• [TASK INSTRUCTIONS] Using the records below, filter for lines that contain the string "black" and copy them out.

• [SUPPLIED DATA]
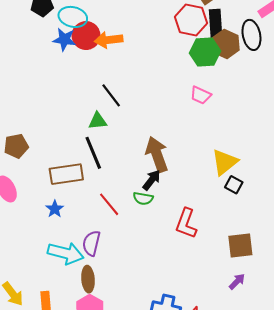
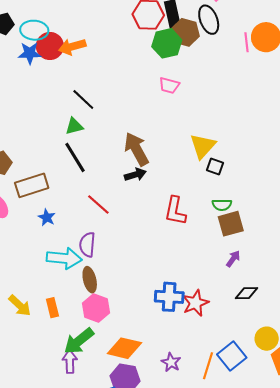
brown rectangle: (66, 174) -> (32, 185), moved
black arrow: (152, 180) -> (135, 175), turned 45
green semicircle: (143, 198) -> (222, 205), moved

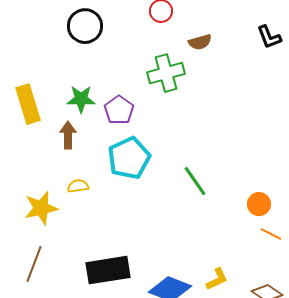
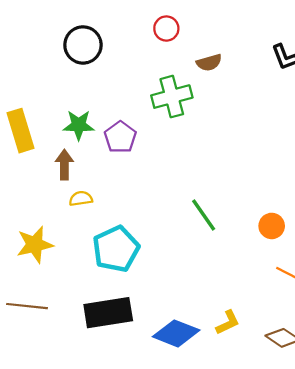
cyan pentagon: (129, 158) -> (116, 249), moved
yellow semicircle: (78, 186) -> (81, 199), moved
orange circle: (259, 204) -> (272, 226), moved
brown line: (34, 264) -> (27, 306), turned 75

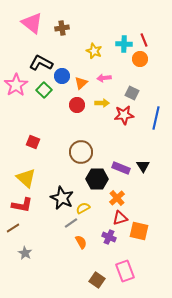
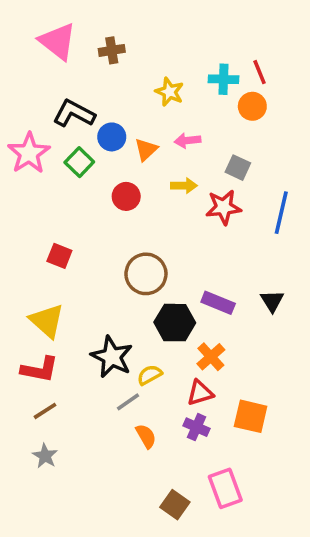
red circle: (77, 105) -> (126, 196), moved
black triangle: (143, 166) -> (272, 301), moved
red triangle: (120, 218) -> (200, 393), moved
brown line: (13, 228) -> (45, 411), moved

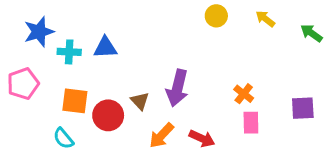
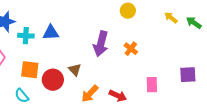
yellow arrow: (265, 19) -> (171, 18), moved
purple arrow: (177, 88) -> (101, 44), moved
orange cross: (244, 94) -> (131, 49), moved

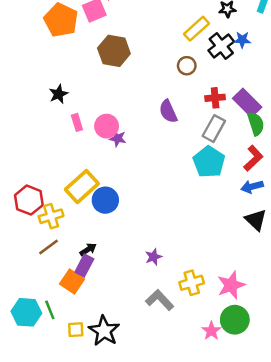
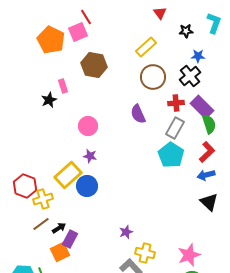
yellow rectangle: (197, 29) -> (146, 47), moved
black cross: (221, 46) -> (190, 76), moved
brown circle: (187, 66) -> (153, 77), size x1.6
pink rectangle: (77, 122) -> (63, 86), moved
purple star: (118, 138) -> (90, 156), moved
black arrow: (88, 249) -> (59, 228), moved
orange square: (72, 281) -> (60, 252), turned 30
yellow cross: (192, 283) -> (145, 253), moved, turned 30

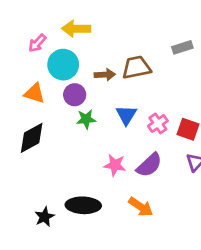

• [COMPLETED TASK]
black arrow: (152, 180) -> (135, 175), turned 45
black triangle: (143, 166) -> (272, 301), moved
black cross: (221, 46) -> (190, 76), moved
black arrow: (88, 249) -> (59, 228), moved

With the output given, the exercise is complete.